# What to do:
Exclude pictures; retype the lines below from the line containing "LED pin SIG: 4 -> A0" through the end of the records, both ends kept.

Dataset entries
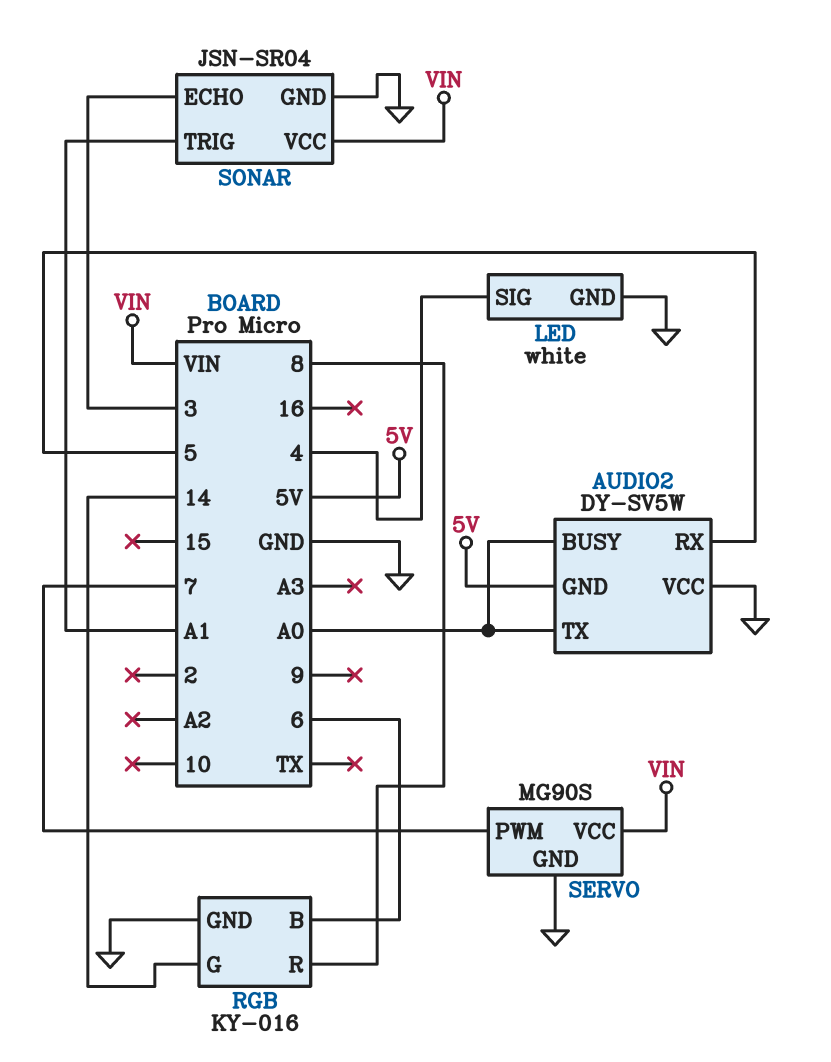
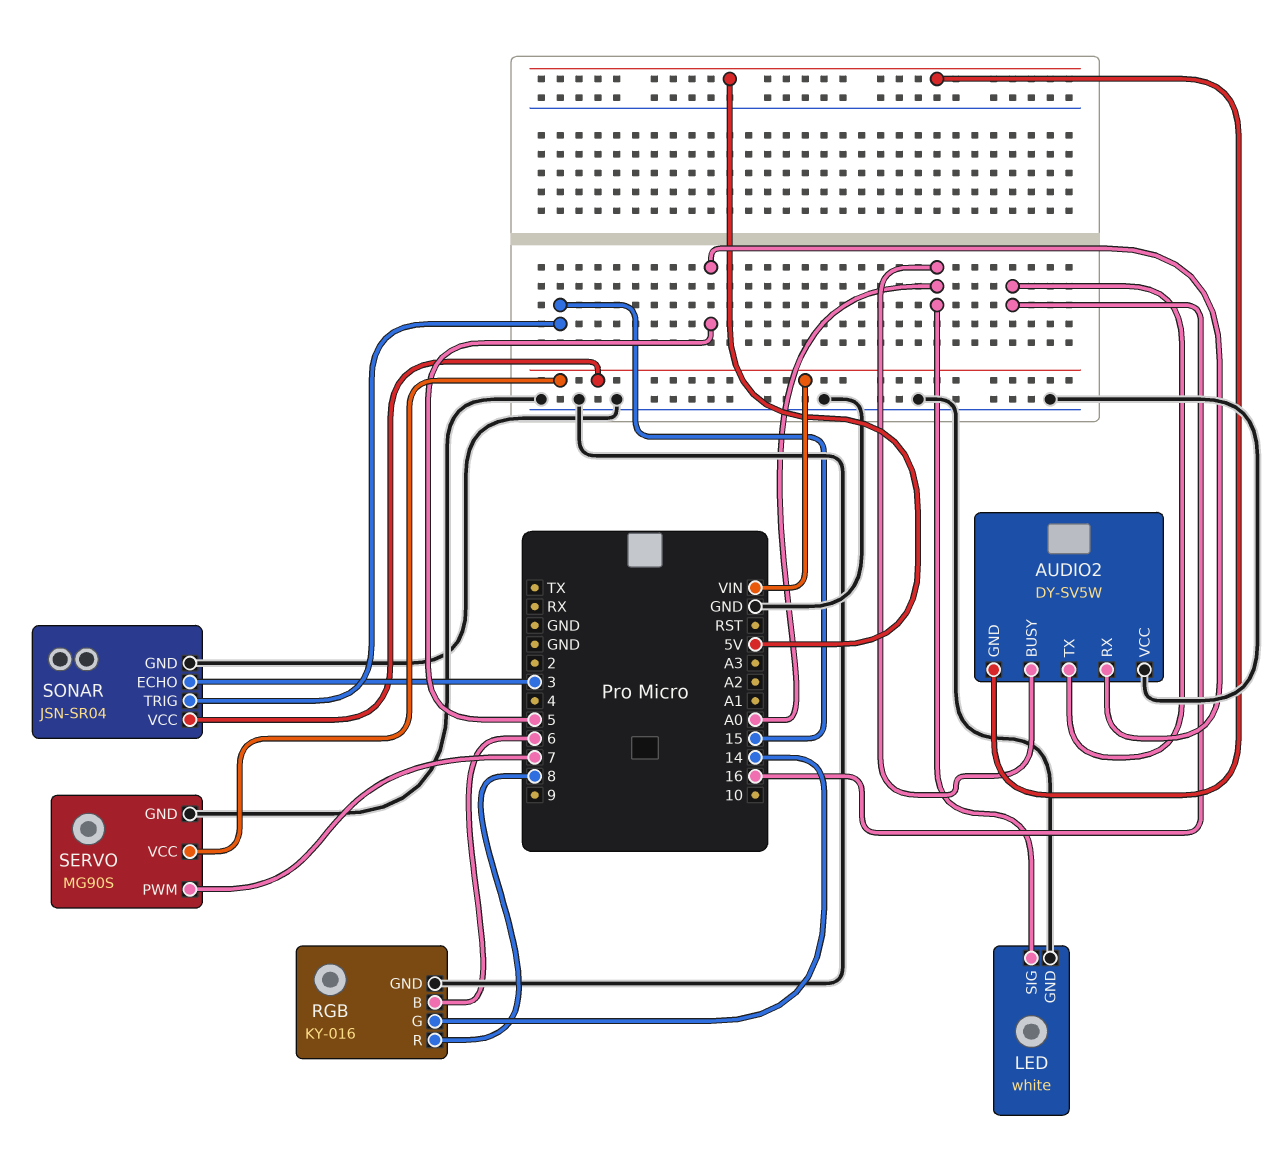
AUDIO2 pin TX: A0 -> 16
LED pin SIG: 4 -> A0
SONAR pin TRIG: A1 -> 15

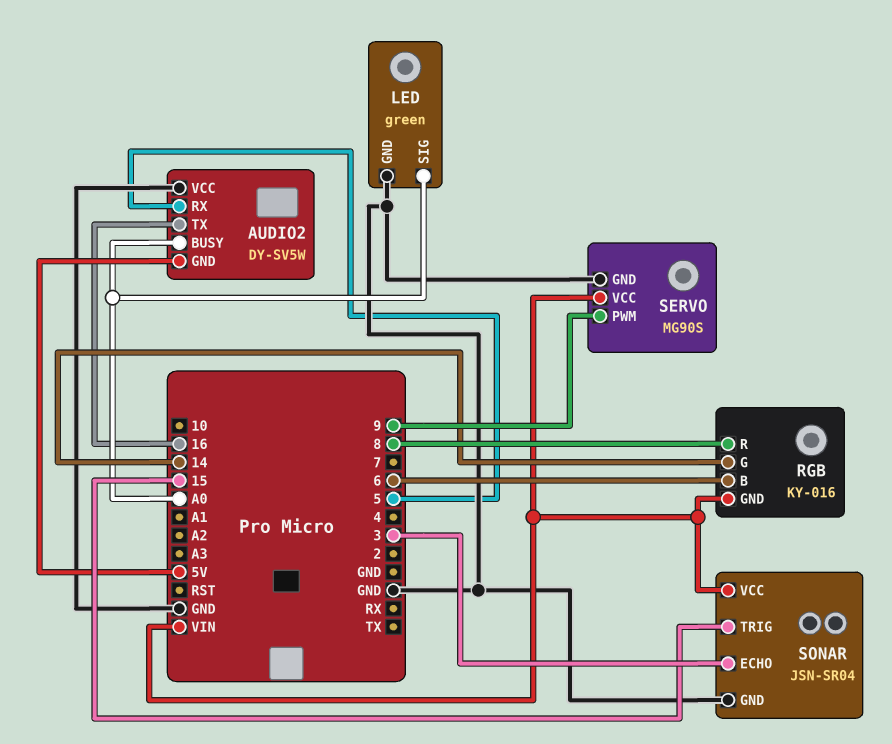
LED: white -> green
RGB pin GND: GND -> VIN
SERVO pin PWM: 7 -> 9

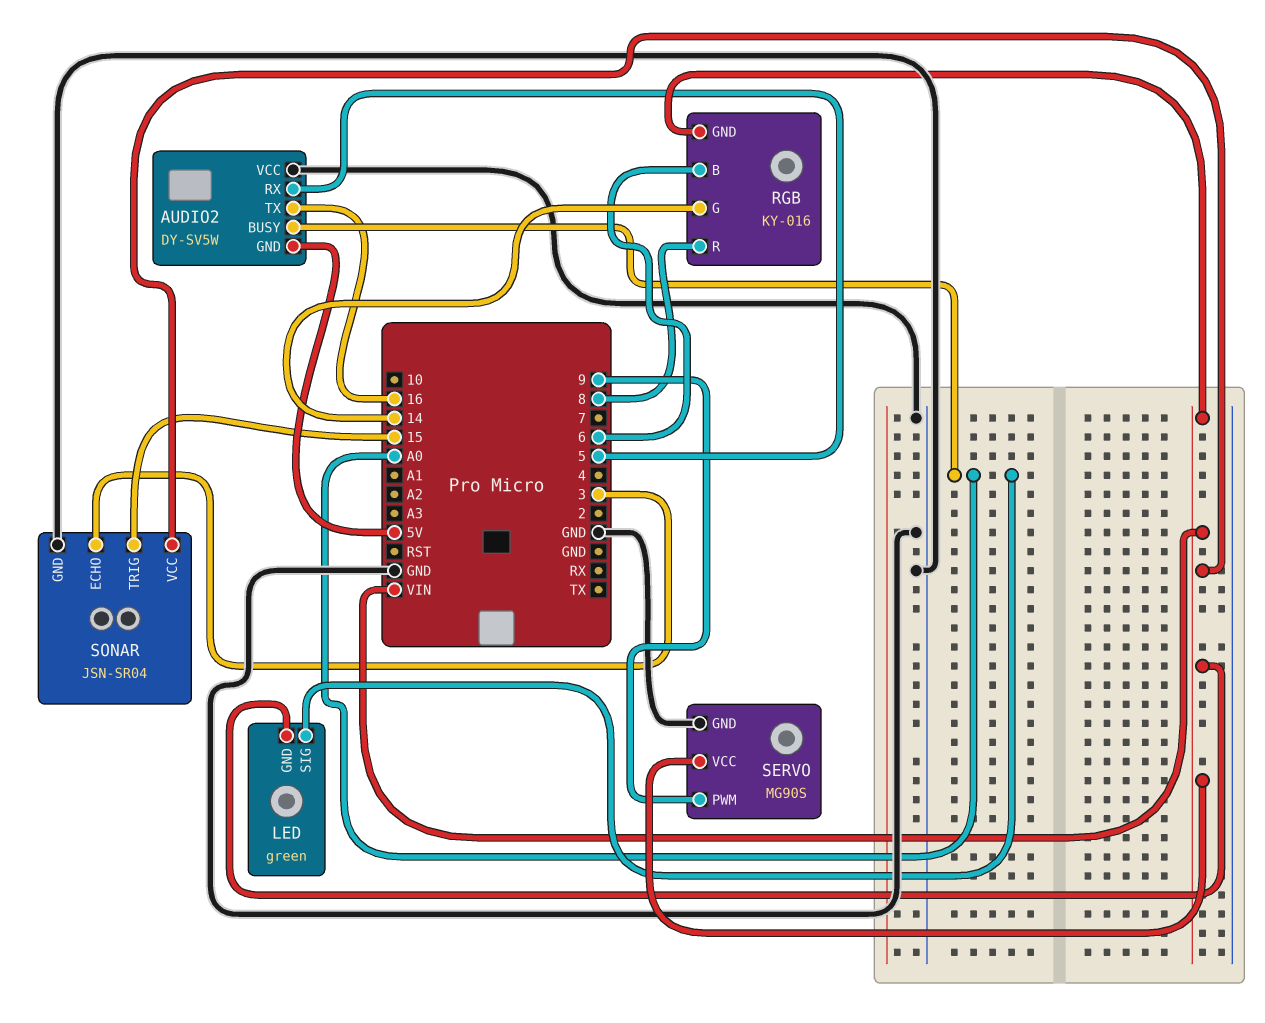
LED pin GND: GND -> VIN

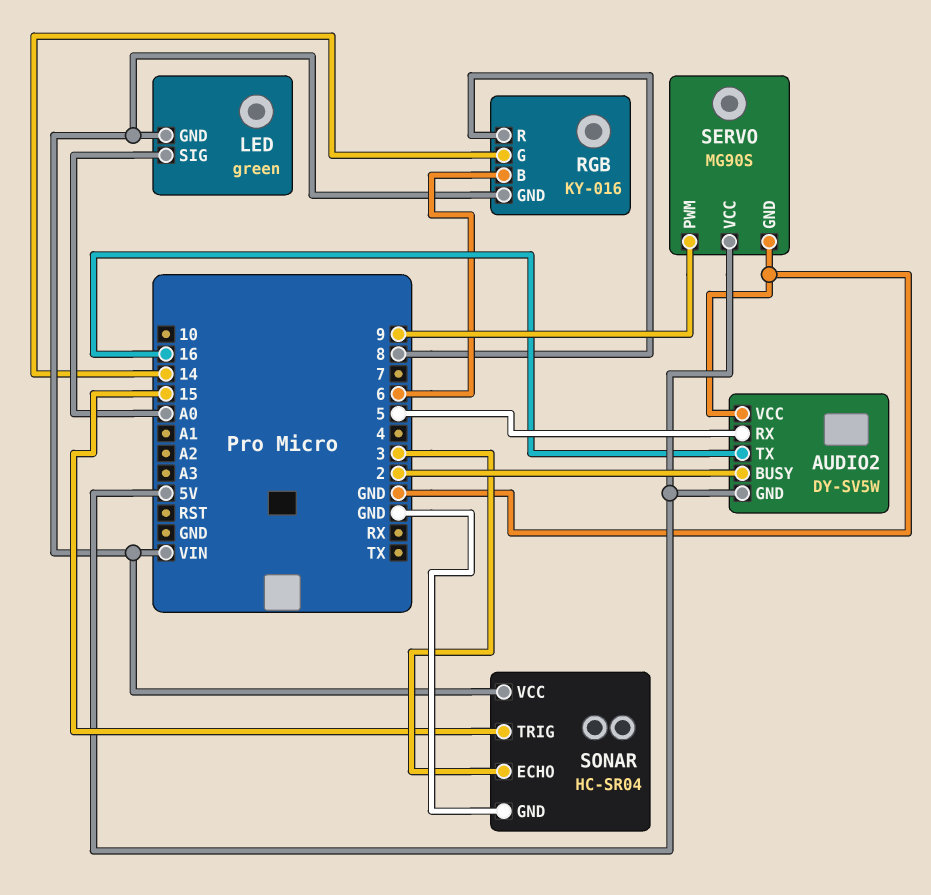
AUDIO2 pin BUSY: A0 -> 2
SERVO pin VCC: VIN -> 5V
SONAR: JSN-SR04 -> HC-SR04

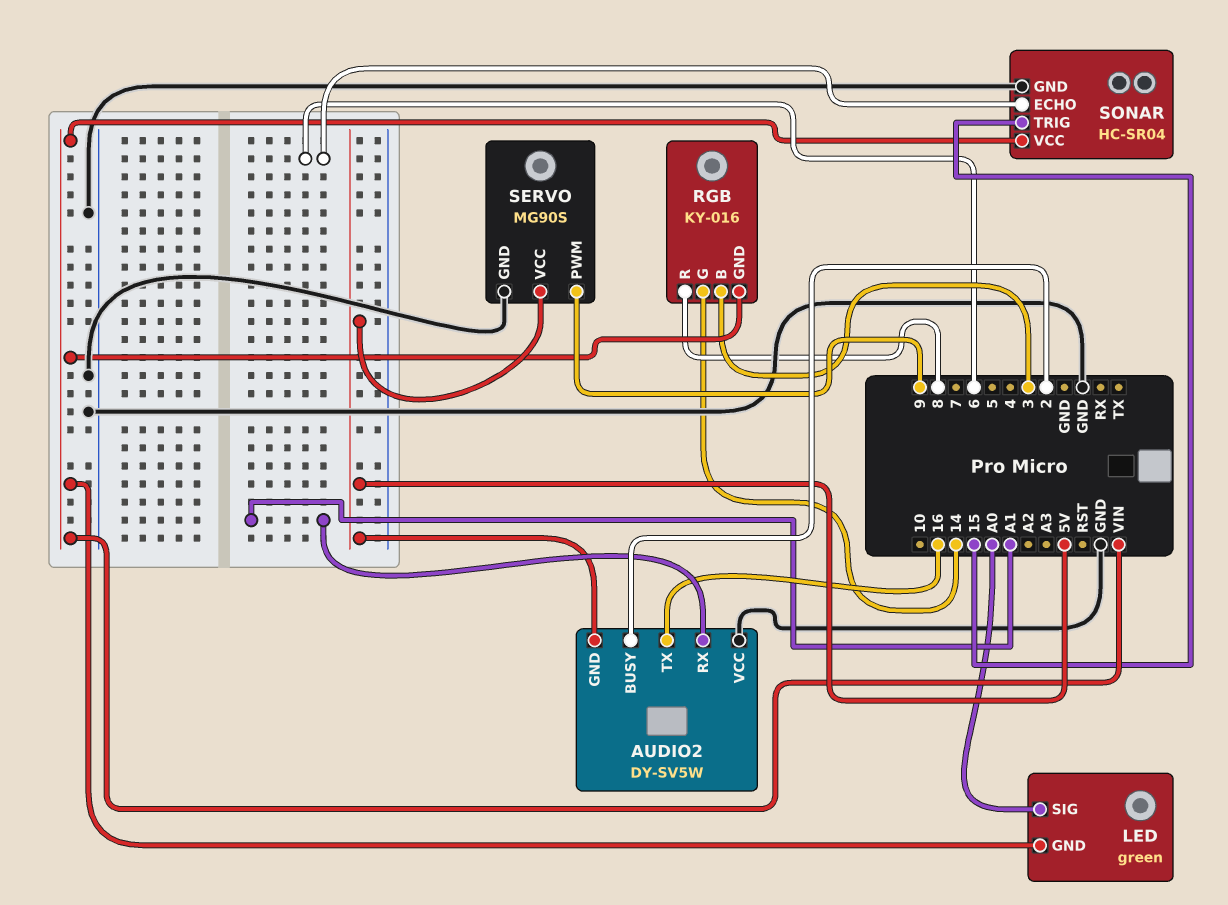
AUDIO2 pin RX: 5 -> A1
RGB pin B: 6 -> 3
SONAR pin ECHO: 3 -> 6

# Answer below:
LED pin SIG: 4 -> A0
SONAR pin TRIG: A1 -> 15

LED: white -> green
RGB pin GND: GND -> VIN
SERVO pin PWM: 7 -> 9

LED pin GND: GND -> VIN

AUDIO2 pin BUSY: A0 -> 2
SERVO pin VCC: VIN -> 5V
SONAR: JSN-SR04 -> HC-SR04

AUDIO2 pin RX: 5 -> A1
RGB pin B: 6 -> 3
SONAR pin ECHO: 3 -> 6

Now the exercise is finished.